**Directions for this task:** Apart from the pictures, write out the records that follow exactly.

Spatial reasoning data
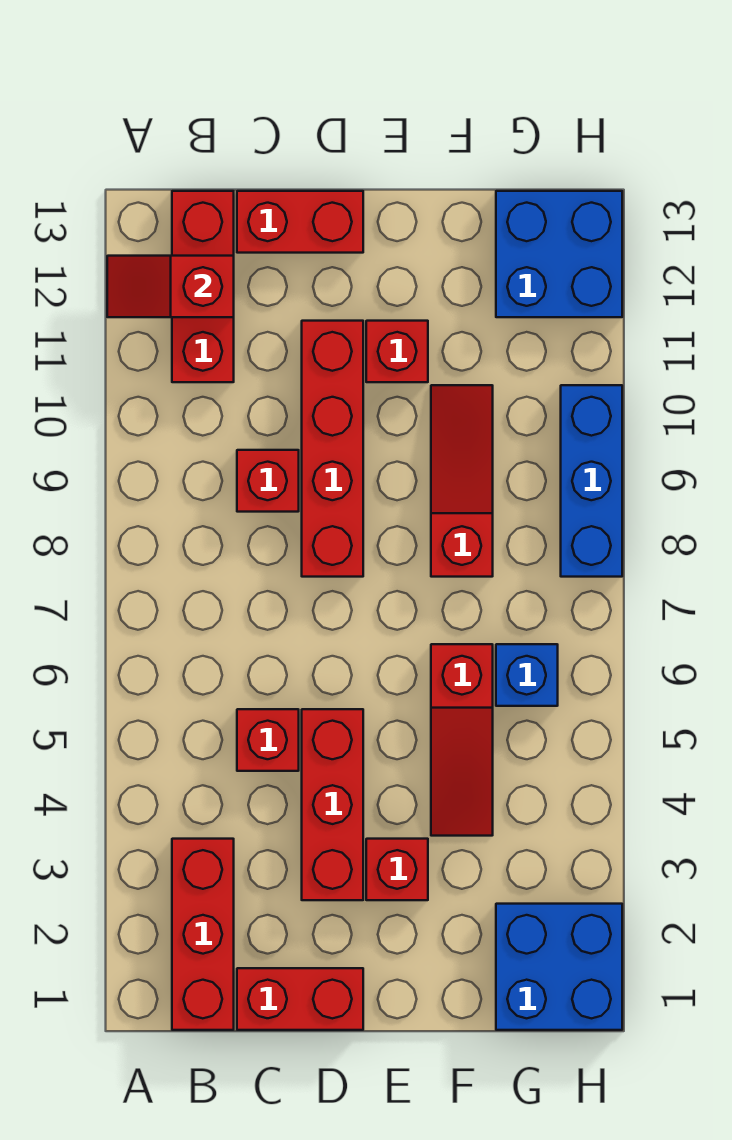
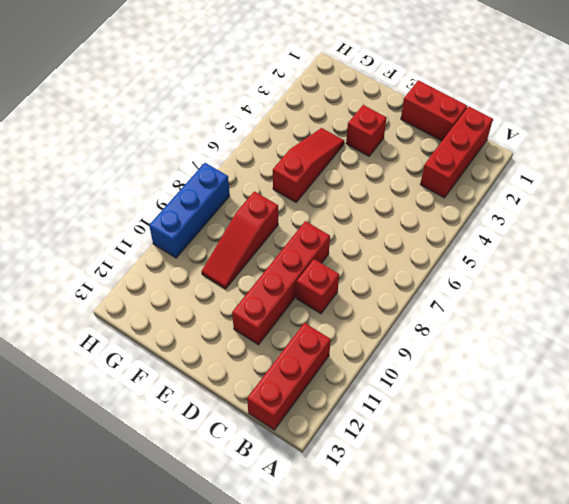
none -> red brick C5 level 1
none -> red brick C13:D13 level 1
none -> red brick D3:D5 level 1

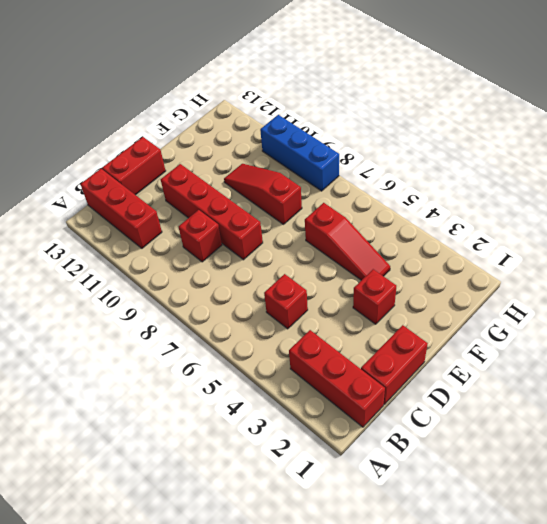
none -> red brick D3:D5 level 1
none -> red brick E11 level 1
none -> blue brick G1:H2 level 1

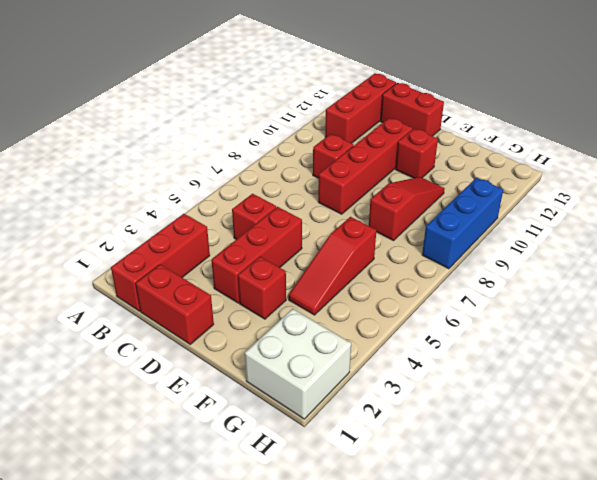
white brick G1:H2 level 1 -> blue brick G1:H2 level 1
none -> blue brick G6 level 1
none -> blue brick G12:H13 level 1
none -> red slope A12:B12 level 2 top B

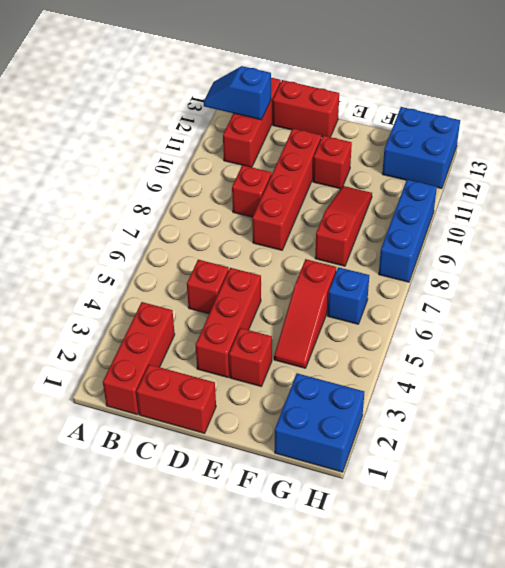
blue slope A12:B12 level 2 top B -> red slope A12:B12 level 2 top B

**Response area:**
none -> red brick C5 level 1
none -> red brick C13:D13 level 1
none -> red brick D3:D5 level 1

none -> red brick D3:D5 level 1
none -> red brick E11 level 1
none -> blue brick G1:H2 level 1

white brick G1:H2 level 1 -> blue brick G1:H2 level 1
none -> blue brick G6 level 1
none -> blue brick G12:H13 level 1
none -> red slope A12:B12 level 2 top B

blue slope A12:B12 level 2 top B -> red slope A12:B12 level 2 top B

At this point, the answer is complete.